• What you have to do:
Exact reproduction, images excluded: write out the records below.

Records from a collection:

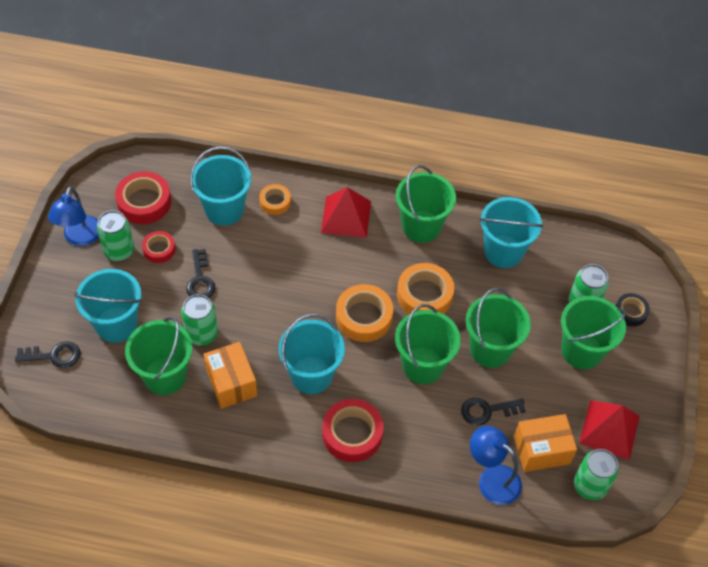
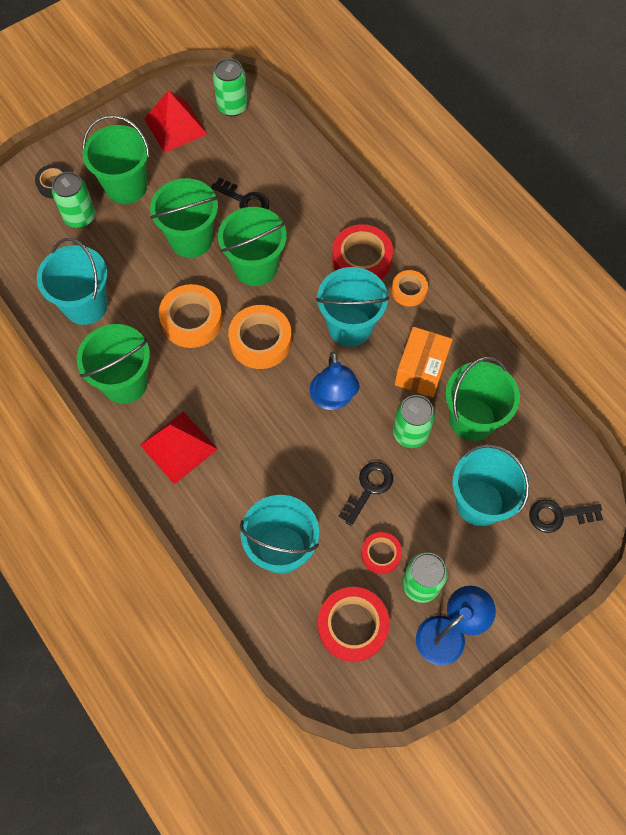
camera: 135 degrees left, 10 degrees up
(54, 356) = (558, 515): black key -> black key turned 45 degrees counterclockwise
(275, 202) = (226, 517): orange tape -> orange tape (409, 291)
(492, 479) = (293, 158): blue lamp -> blue lamp (333, 399)
(541, 450) = (238, 149): orange box -> none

• Answer space:
camera: 135 degrees left, 10 degrees up
(54, 356) = (558, 515): black key -> black key turned 45 degrees counterclockwise
(275, 202) = (226, 517): orange tape -> orange tape (409, 291)
(492, 479) = (293, 158): blue lamp -> blue lamp (333, 399)
(541, 450) = (238, 149): orange box -> none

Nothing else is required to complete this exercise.